[Extracted data — start]
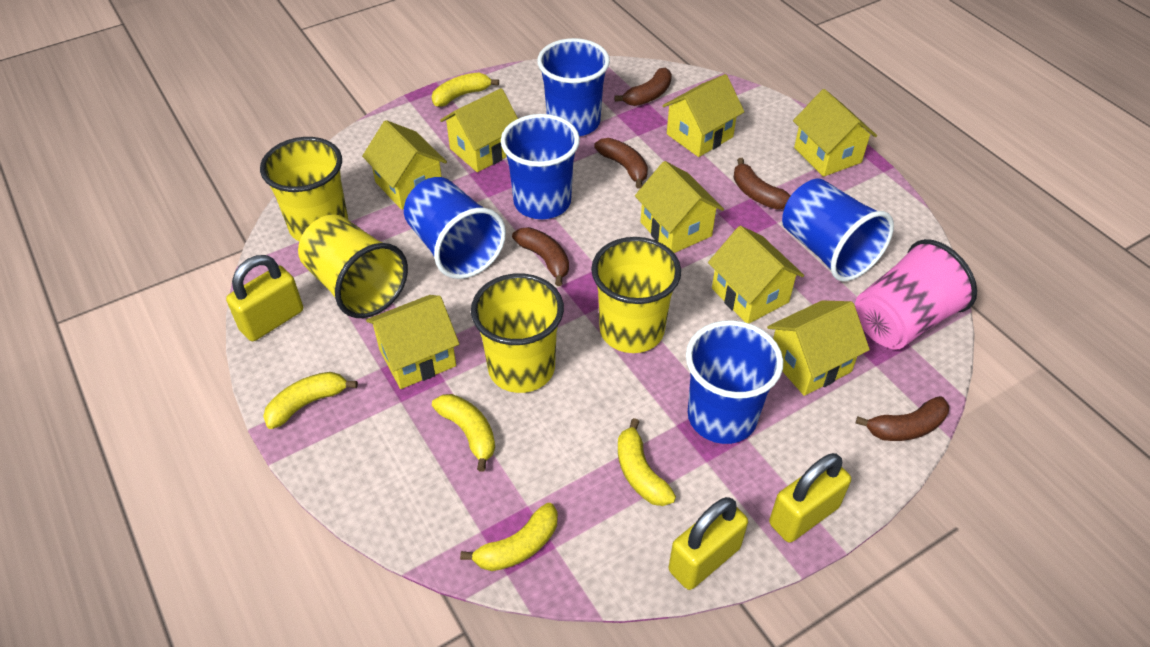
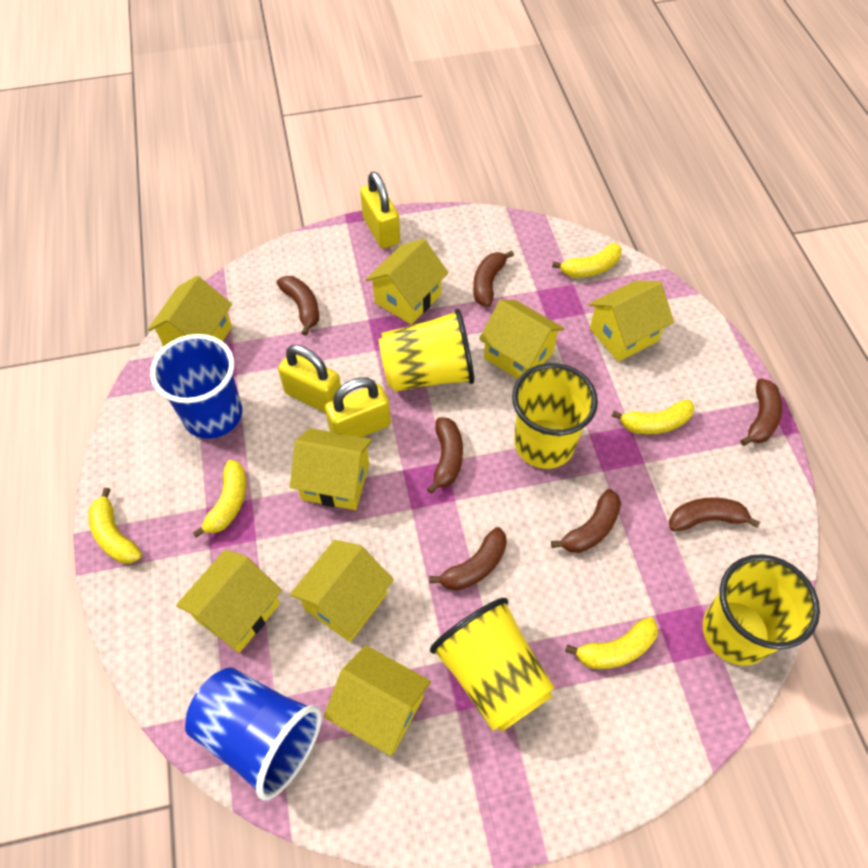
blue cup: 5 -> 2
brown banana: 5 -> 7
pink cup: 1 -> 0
[Extracted data — finish]
[Extracted data — start]
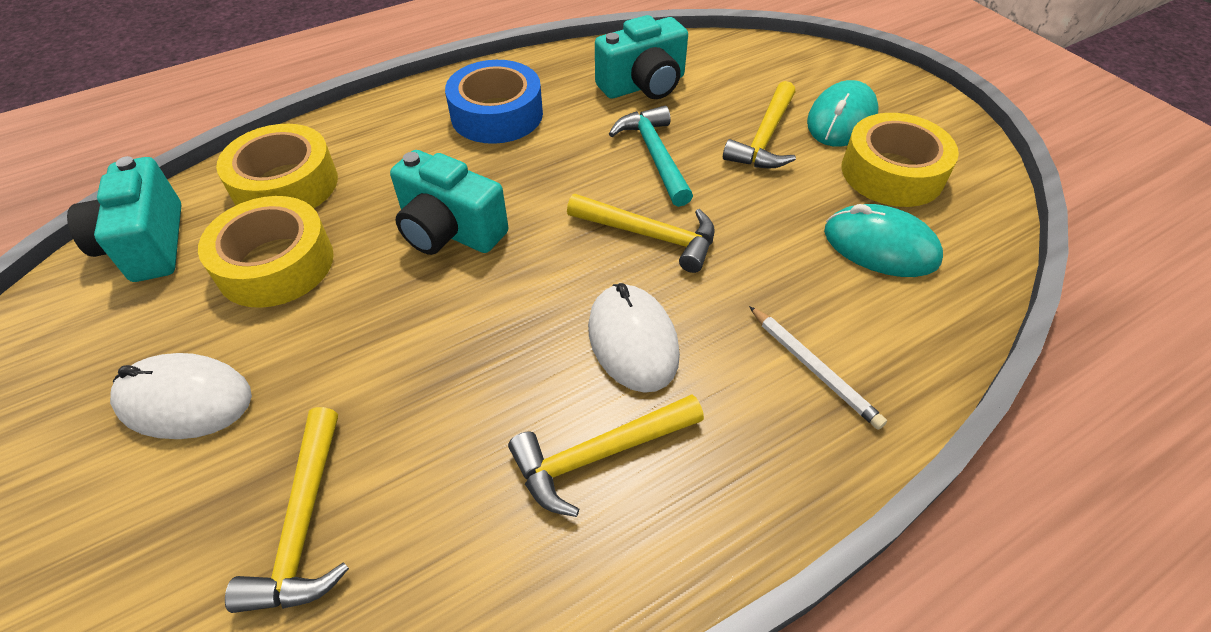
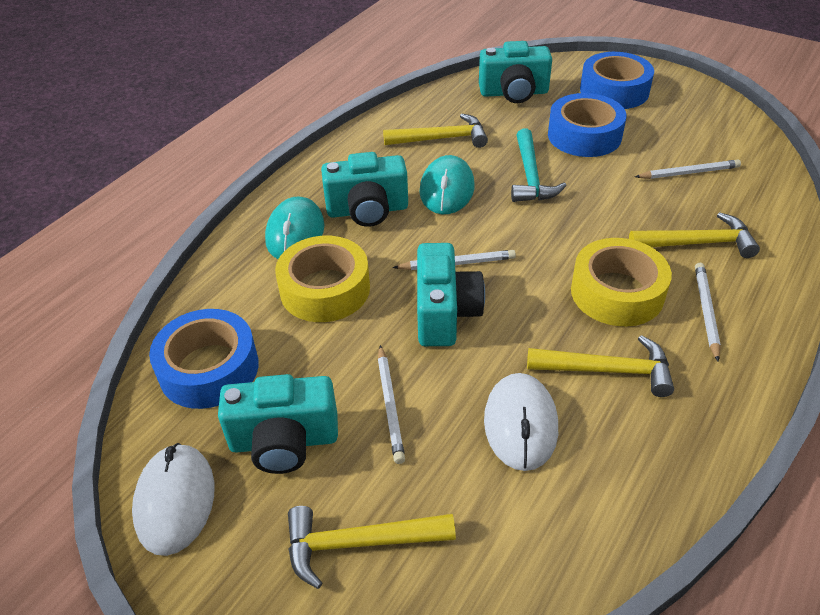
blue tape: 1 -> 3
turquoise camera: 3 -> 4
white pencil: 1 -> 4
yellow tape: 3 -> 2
[Extracted data — finish]
### Your goal
What is asked for is an exact copy of the lines above from the one containing "turquoise camera: 3 -> 4" through the one containing "yellow tape: 3 -> 2", and only those.

### Exercise solution
turquoise camera: 3 -> 4
white pencil: 1 -> 4
yellow tape: 3 -> 2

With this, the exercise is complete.